▶ _The data_:
"""
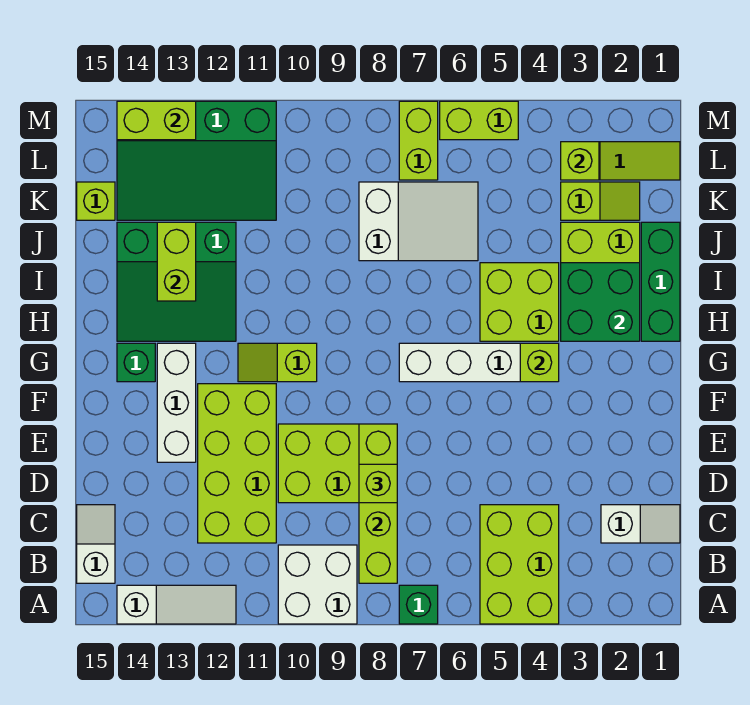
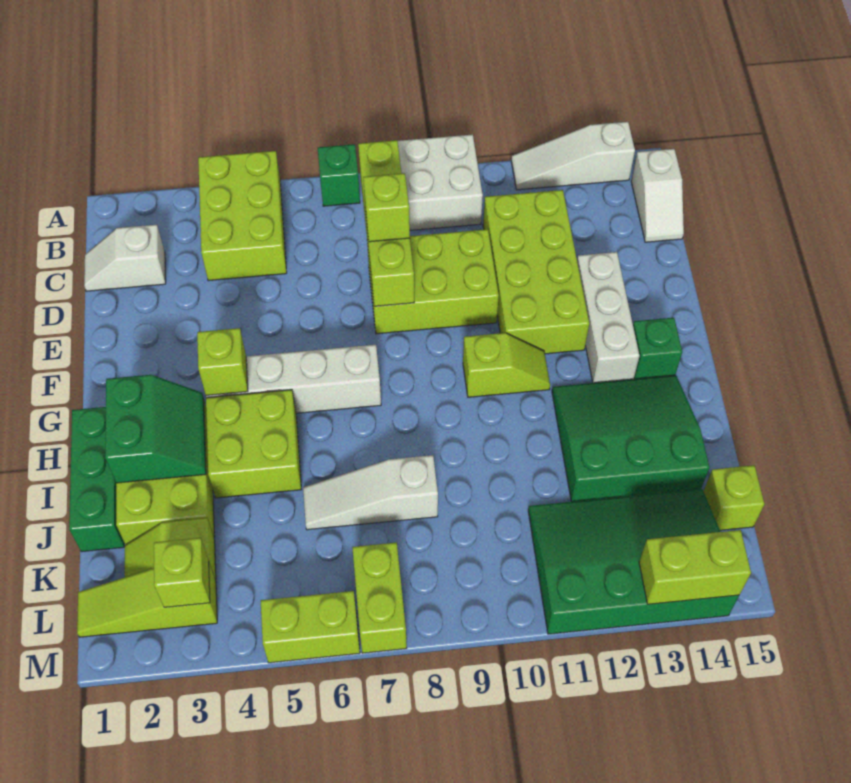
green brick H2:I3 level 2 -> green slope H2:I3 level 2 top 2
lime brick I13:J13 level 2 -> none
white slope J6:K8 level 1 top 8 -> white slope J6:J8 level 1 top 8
"""
▶ _Work order_:
Scan the material for "slope" and copy the lines that hold it.

▶ _Completed exercise_:
green brick H2:I3 level 2 -> green slope H2:I3 level 2 top 2
white slope J6:K8 level 1 top 8 -> white slope J6:J8 level 1 top 8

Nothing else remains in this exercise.